*** Opening GIVEN DATA ***
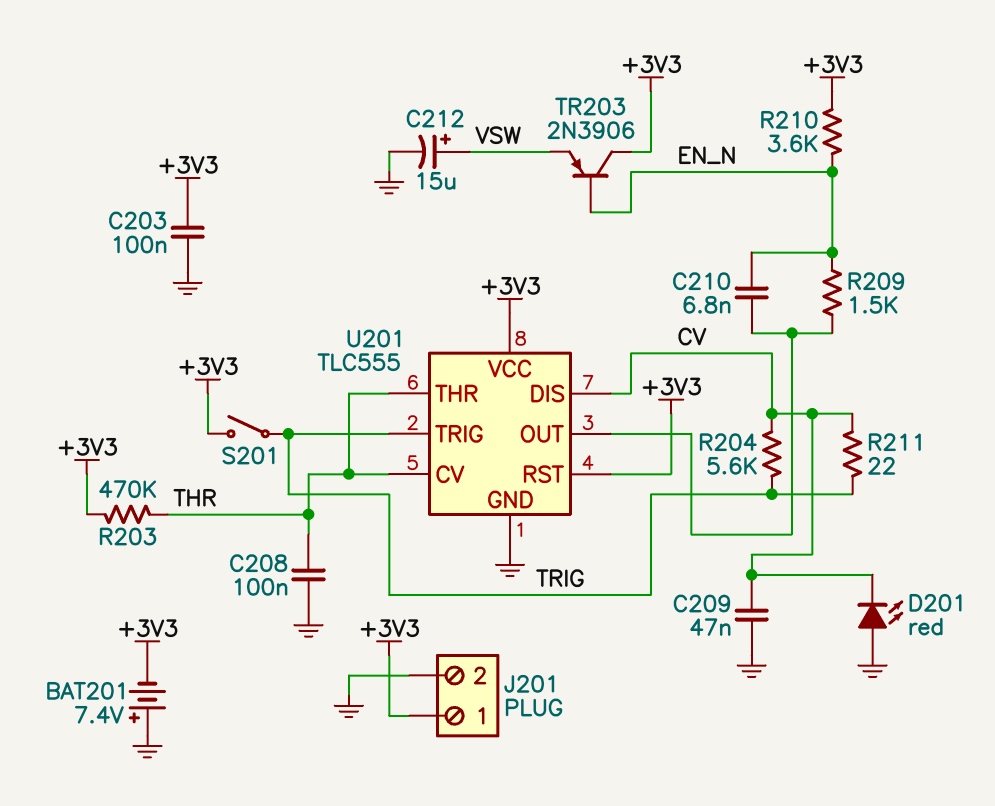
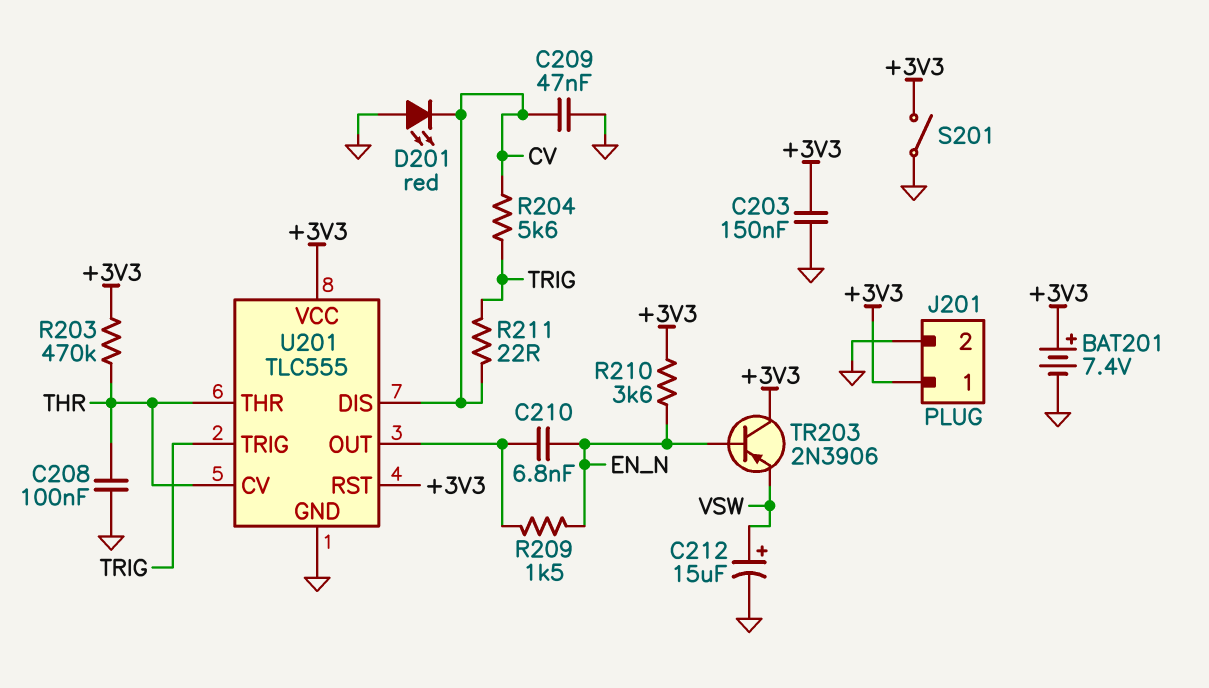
BAT201: 7.4V (plus GND, minus +3V3) -> 7.4V (plus +3V3, minus GND)
C203: 100nF (+3V3, GND) -> 150nF (+3V3, GND)
S201: switch (+3V3, TRIG) -> switch (+3V3, GND)

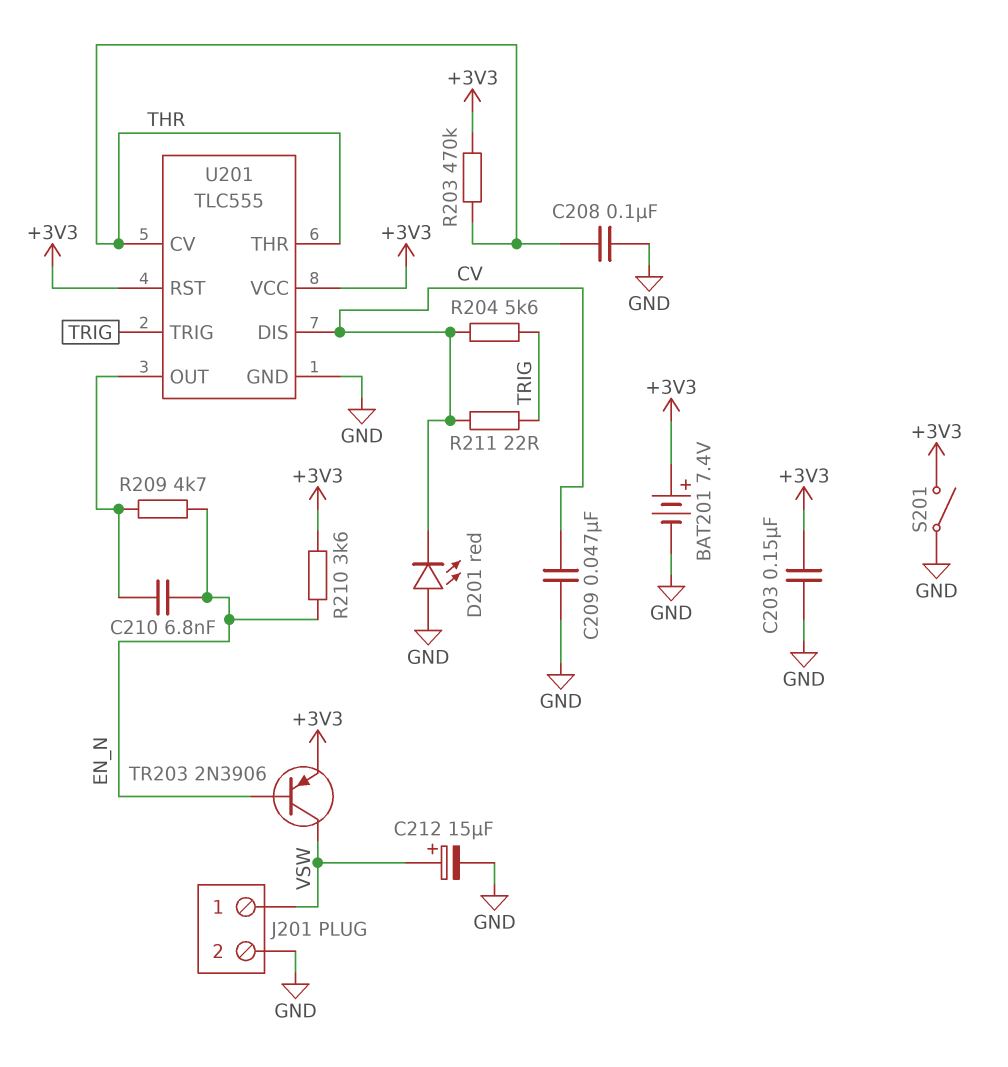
J201 pin 1: +3V3 -> VSW
R209: 1.5k (EN_N, U201/OUT) -> 4.7k (EN_N, U201/OUT)
TR203: PNP 2N3906 (B EN_N, C +3V3, E VSW) -> PNP 2N3906 (B EN_N, C VSW, E +3V3)

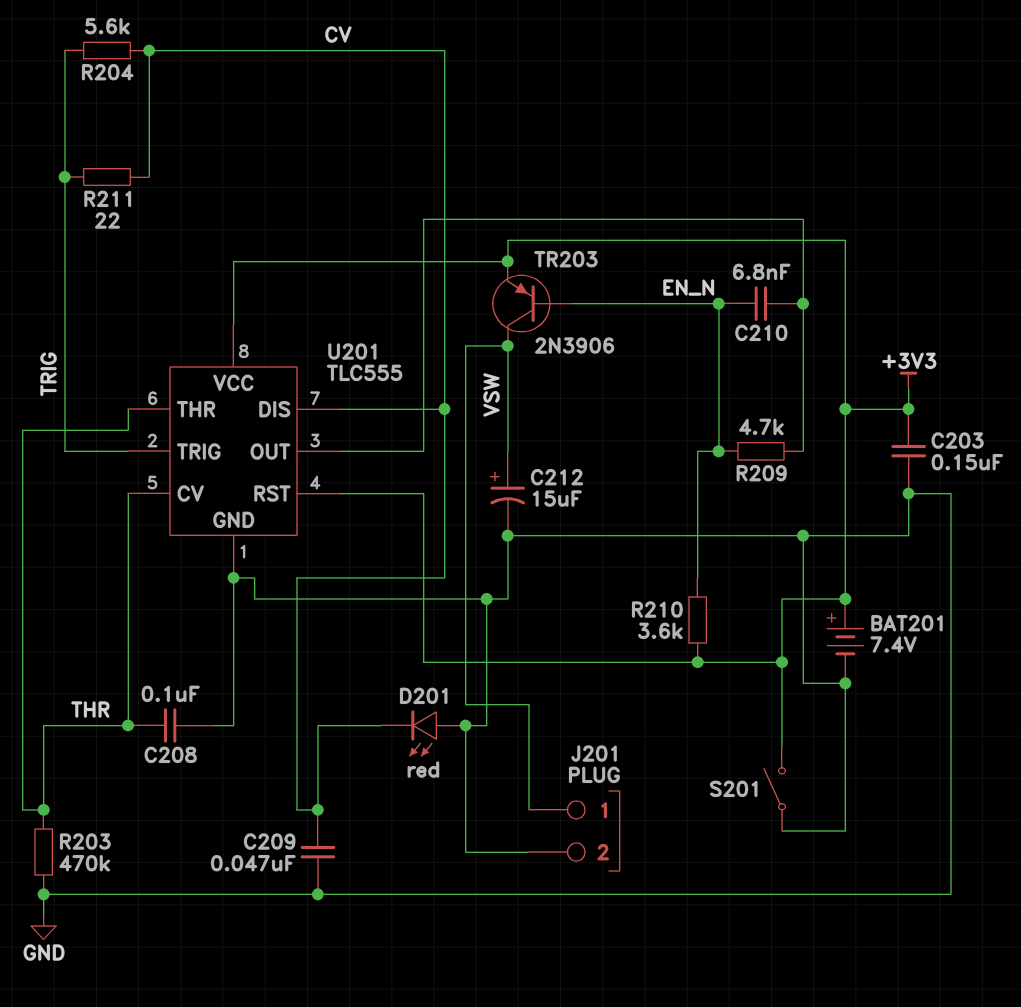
R203: 470k (+3V3, THR) -> 470k (GND, THR)

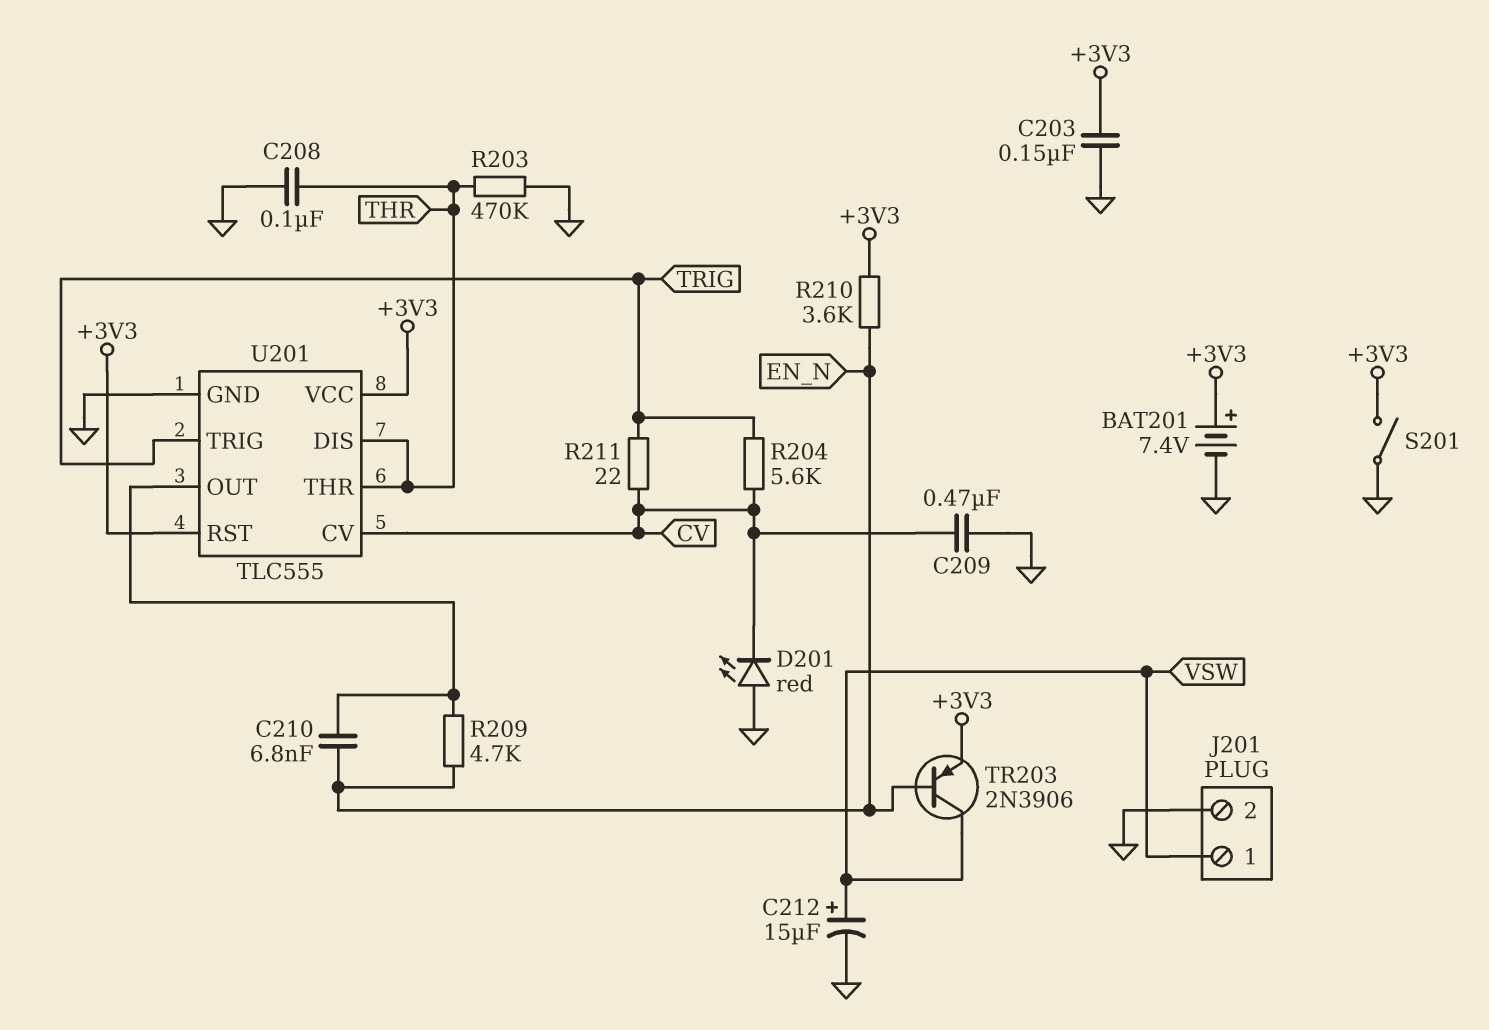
C209: 47nF (CV, GND) -> 470nF (CV, GND)
U201 pin CV: THR -> CV
U201 pin DIS: CV -> THR

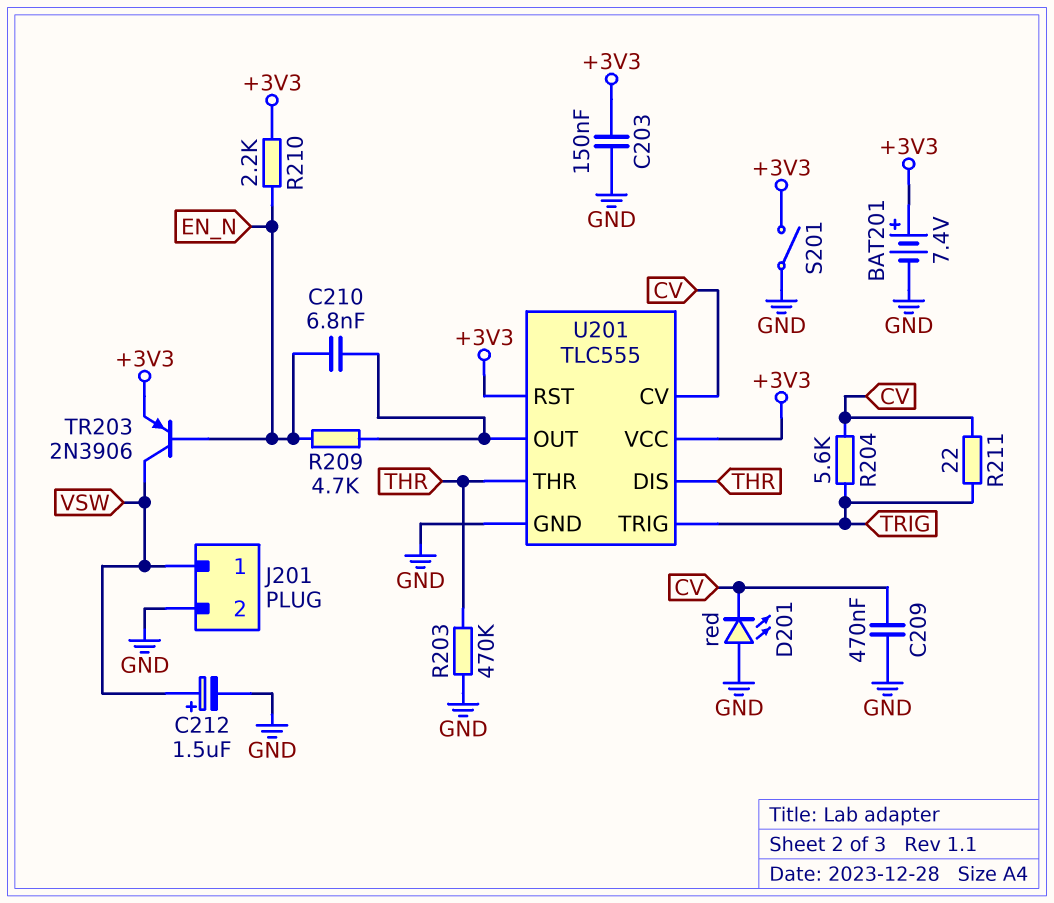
C208: 100nF (GND, THR) -> none
C212: 15uF (plus VSW, minus GND) -> 1.5uF (plus VSW, minus GND)
R210: 3.6k (+3V3, EN_N) -> 2.2k (+3V3, EN_N)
*** Closing GIVEN DATA ***
-- WHAT THIS TASK INVOLVES --
Set down exactly the lines between the one with "R209: 1.5k (EN_N, U201/OUT)" and the last line of the material above, both included, but none of the pictures.

-- ANSWER SPACE --
R209: 1.5k (EN_N, U201/OUT) -> 4.7k (EN_N, U201/OUT)
TR203: PNP 2N3906 (B EN_N, C +3V3, E VSW) -> PNP 2N3906 (B EN_N, C VSW, E +3V3)

R203: 470k (+3V3, THR) -> 470k (GND, THR)

C209: 47nF (CV, GND) -> 470nF (CV, GND)
U201 pin CV: THR -> CV
U201 pin DIS: CV -> THR

C208: 100nF (GND, THR) -> none
C212: 15uF (plus VSW, minus GND) -> 1.5uF (plus VSW, minus GND)
R210: 3.6k (+3V3, EN_N) -> 2.2k (+3V3, EN_N)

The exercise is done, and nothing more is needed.